DATA:
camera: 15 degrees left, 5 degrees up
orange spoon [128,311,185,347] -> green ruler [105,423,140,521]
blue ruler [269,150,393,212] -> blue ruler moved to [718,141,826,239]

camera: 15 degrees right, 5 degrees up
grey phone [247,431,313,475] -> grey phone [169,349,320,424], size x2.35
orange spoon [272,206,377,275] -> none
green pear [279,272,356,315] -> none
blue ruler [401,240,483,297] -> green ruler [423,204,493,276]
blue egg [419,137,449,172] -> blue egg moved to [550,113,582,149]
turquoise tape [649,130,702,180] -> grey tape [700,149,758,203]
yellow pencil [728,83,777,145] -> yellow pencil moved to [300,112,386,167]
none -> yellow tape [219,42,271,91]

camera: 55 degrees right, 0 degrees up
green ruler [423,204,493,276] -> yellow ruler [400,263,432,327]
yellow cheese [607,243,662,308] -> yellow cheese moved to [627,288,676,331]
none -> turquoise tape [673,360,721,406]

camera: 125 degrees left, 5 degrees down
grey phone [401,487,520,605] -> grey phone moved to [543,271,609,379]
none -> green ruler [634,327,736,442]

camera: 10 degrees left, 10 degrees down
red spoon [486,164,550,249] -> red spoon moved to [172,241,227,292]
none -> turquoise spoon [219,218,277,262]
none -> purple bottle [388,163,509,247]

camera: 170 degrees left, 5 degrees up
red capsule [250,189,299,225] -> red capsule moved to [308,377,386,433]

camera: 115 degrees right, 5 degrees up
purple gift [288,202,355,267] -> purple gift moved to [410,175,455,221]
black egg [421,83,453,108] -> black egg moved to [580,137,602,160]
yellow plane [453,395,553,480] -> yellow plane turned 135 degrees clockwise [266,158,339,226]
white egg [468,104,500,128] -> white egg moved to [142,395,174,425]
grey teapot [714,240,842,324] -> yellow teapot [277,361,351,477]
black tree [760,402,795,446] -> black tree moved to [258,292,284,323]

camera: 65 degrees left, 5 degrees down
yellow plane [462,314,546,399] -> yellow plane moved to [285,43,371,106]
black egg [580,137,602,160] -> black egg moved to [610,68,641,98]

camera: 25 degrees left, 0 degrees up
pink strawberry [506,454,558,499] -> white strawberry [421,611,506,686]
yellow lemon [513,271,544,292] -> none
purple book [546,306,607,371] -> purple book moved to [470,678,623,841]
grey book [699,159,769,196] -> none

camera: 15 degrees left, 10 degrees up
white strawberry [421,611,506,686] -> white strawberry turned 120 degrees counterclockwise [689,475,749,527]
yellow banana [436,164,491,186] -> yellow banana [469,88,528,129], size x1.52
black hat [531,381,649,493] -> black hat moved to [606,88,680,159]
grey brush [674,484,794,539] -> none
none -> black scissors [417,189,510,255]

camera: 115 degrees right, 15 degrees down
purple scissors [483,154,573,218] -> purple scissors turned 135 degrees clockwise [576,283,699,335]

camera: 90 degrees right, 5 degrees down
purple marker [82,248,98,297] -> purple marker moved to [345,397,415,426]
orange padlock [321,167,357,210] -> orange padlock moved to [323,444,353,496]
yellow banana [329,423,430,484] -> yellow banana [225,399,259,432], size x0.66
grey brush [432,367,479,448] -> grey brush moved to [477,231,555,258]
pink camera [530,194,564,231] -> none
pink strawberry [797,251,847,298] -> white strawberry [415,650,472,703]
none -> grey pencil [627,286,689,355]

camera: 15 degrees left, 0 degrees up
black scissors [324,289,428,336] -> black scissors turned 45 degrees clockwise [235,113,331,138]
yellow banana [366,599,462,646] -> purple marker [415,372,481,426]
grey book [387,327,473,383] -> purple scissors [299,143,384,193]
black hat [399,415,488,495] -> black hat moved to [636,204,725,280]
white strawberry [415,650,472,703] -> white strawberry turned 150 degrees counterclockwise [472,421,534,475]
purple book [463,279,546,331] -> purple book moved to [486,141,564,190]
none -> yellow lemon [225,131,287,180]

WHAT TO DO: Transcribe the records from their first line. Stop after the line with "none -> purple bottle [388,163,509,247]", including it.

YOUR SOLUTION:
camera: 15 degrees left, 5 degrees up
orange spoon [128,311,185,347] -> green ruler [105,423,140,521]
blue ruler [269,150,393,212] -> blue ruler moved to [718,141,826,239]

camera: 15 degrees right, 5 degrees up
grey phone [247,431,313,475] -> grey phone [169,349,320,424], size x2.35
orange spoon [272,206,377,275] -> none
green pear [279,272,356,315] -> none
blue ruler [401,240,483,297] -> green ruler [423,204,493,276]
blue egg [419,137,449,172] -> blue egg moved to [550,113,582,149]
turquoise tape [649,130,702,180] -> grey tape [700,149,758,203]
yellow pencil [728,83,777,145] -> yellow pencil moved to [300,112,386,167]
none -> yellow tape [219,42,271,91]

camera: 55 degrees right, 0 degrees up
green ruler [423,204,493,276] -> yellow ruler [400,263,432,327]
yellow cheese [607,243,662,308] -> yellow cheese moved to [627,288,676,331]
none -> turquoise tape [673,360,721,406]

camera: 125 degrees left, 5 degrees down
grey phone [401,487,520,605] -> grey phone moved to [543,271,609,379]
none -> green ruler [634,327,736,442]

camera: 10 degrees left, 10 degrees down
red spoon [486,164,550,249] -> red spoon moved to [172,241,227,292]
none -> turquoise spoon [219,218,277,262]
none -> purple bottle [388,163,509,247]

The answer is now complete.